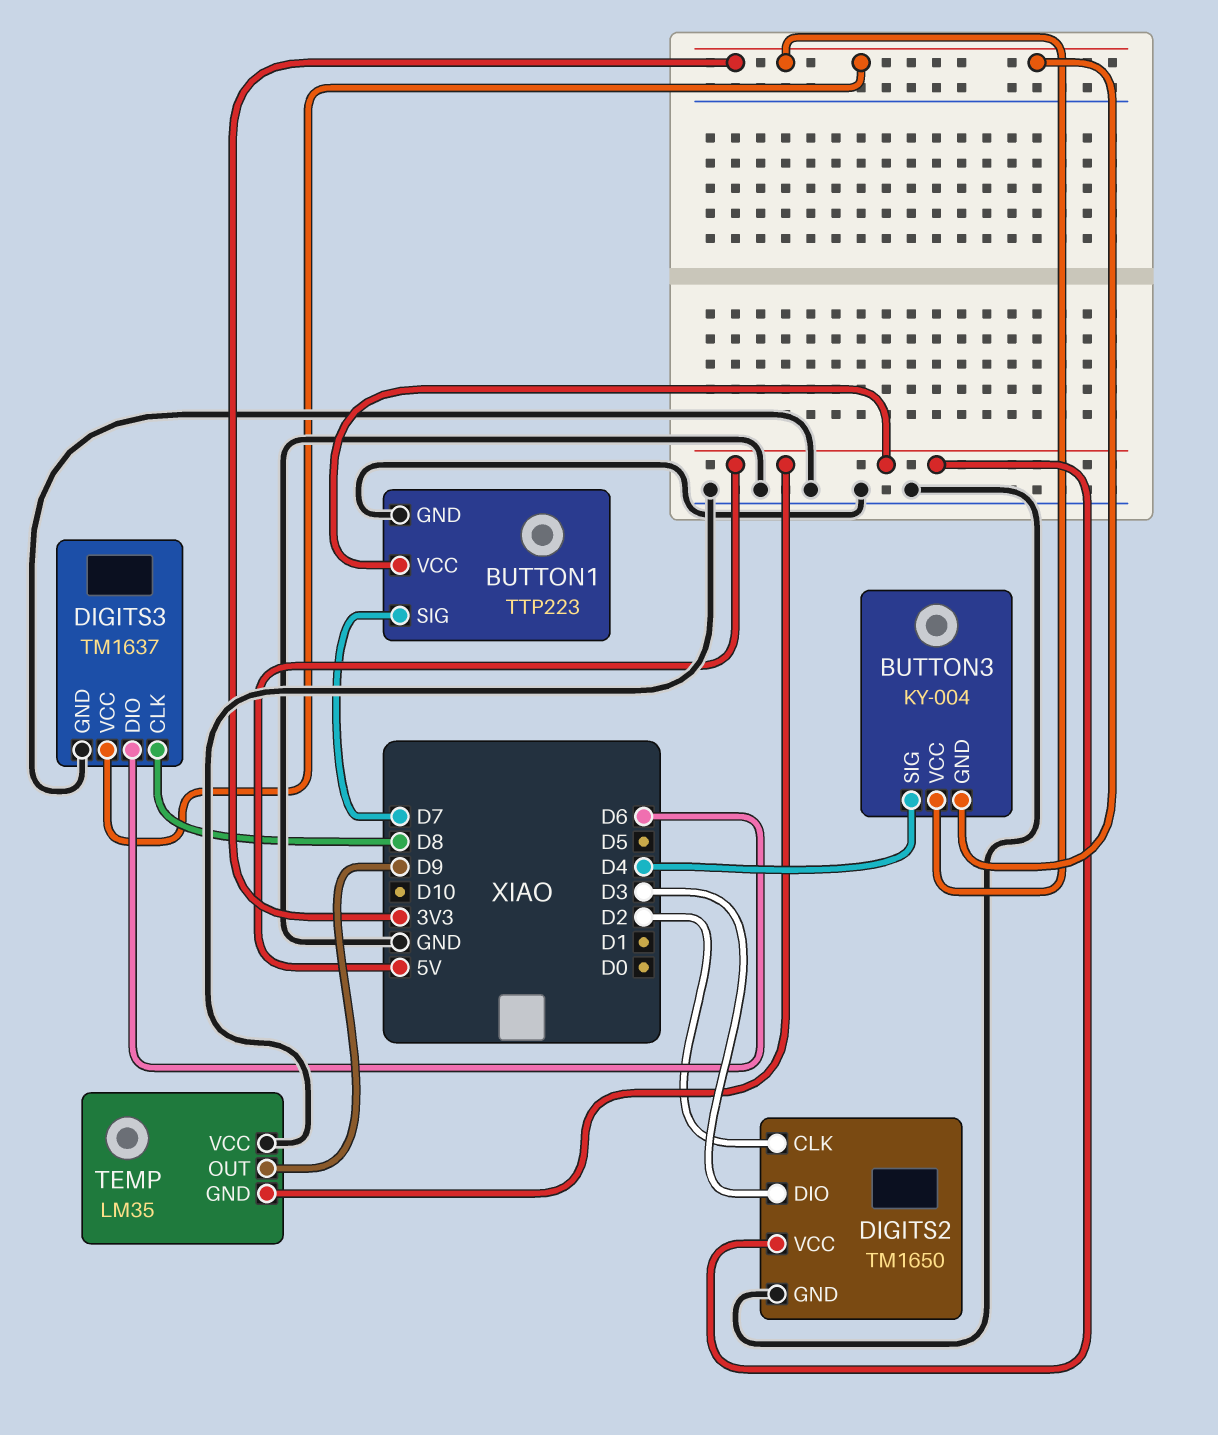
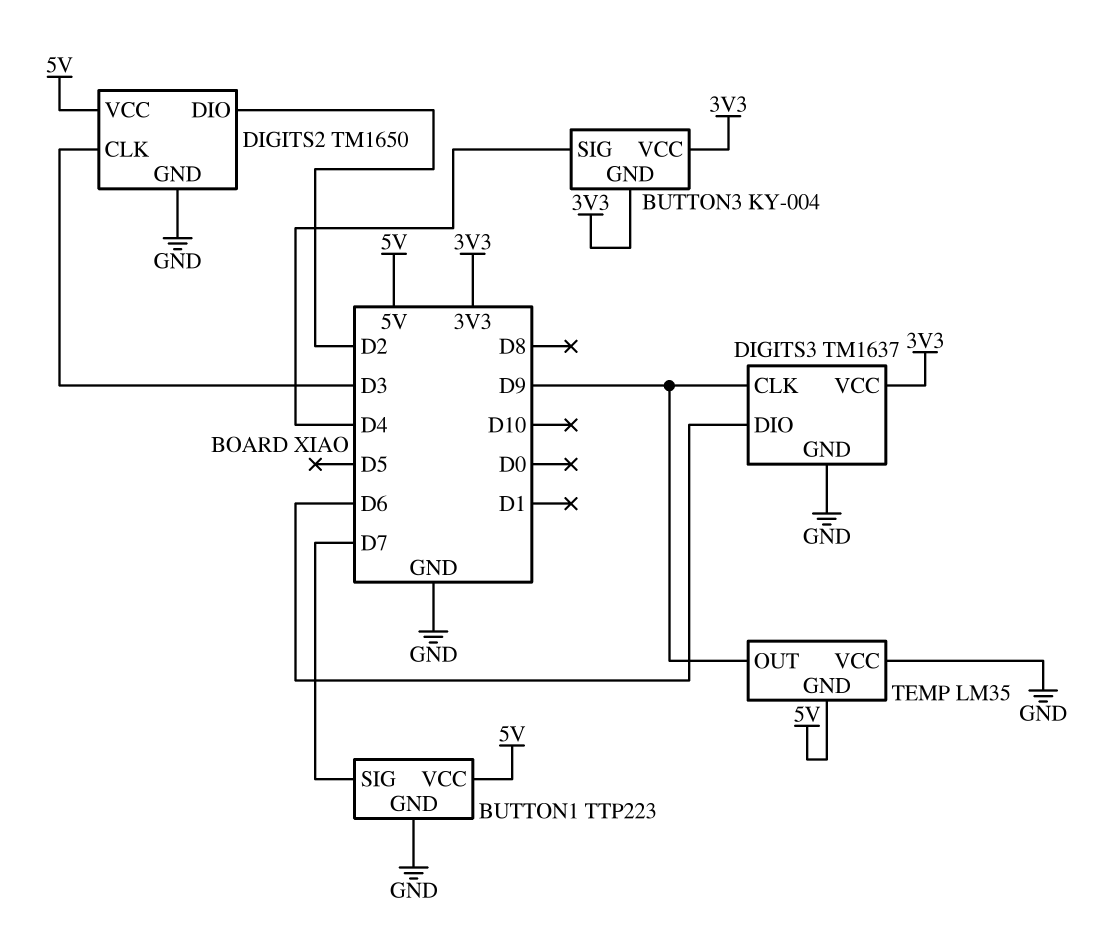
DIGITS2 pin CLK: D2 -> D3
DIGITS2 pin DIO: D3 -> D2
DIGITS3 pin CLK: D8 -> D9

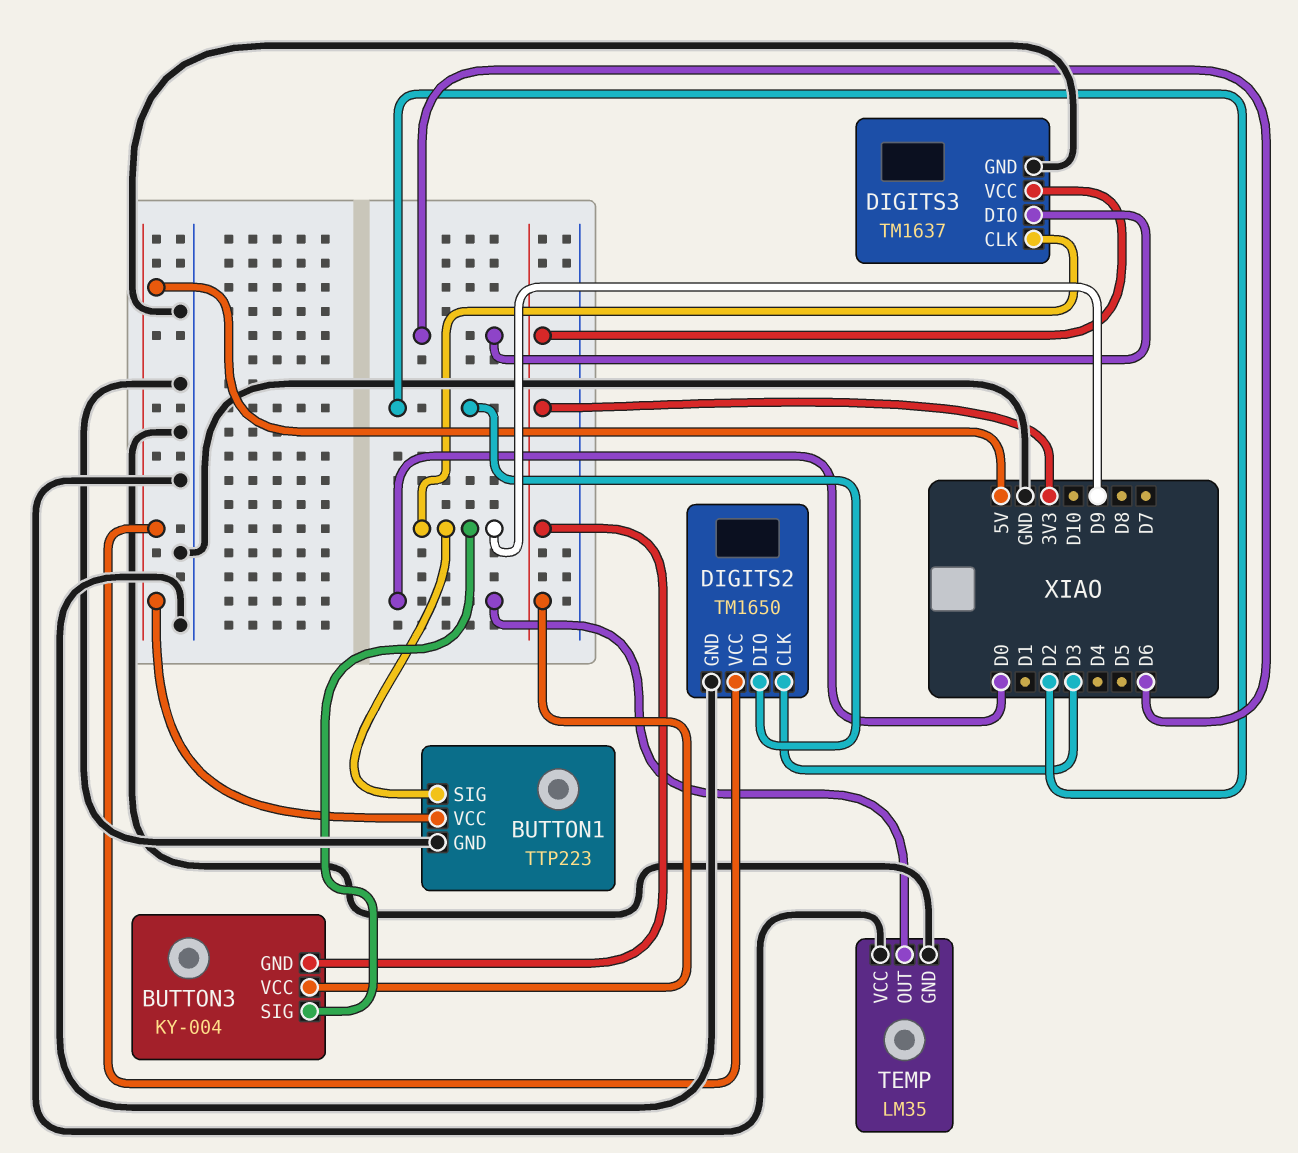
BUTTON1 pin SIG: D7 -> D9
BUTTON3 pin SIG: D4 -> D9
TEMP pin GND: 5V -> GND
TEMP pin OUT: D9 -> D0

++++++++++

> _Task prompt_:
Find the line with "DIGITS2 pin DIO: D3 -> D2" in the listing and extract it and all lines after it through the end, exactly, without the pictures.

> _Solution for this task_:
DIGITS2 pin DIO: D3 -> D2
DIGITS3 pin CLK: D8 -> D9

BUTTON1 pin SIG: D7 -> D9
BUTTON3 pin SIG: D4 -> D9
TEMP pin GND: 5V -> GND
TEMP pin OUT: D9 -> D0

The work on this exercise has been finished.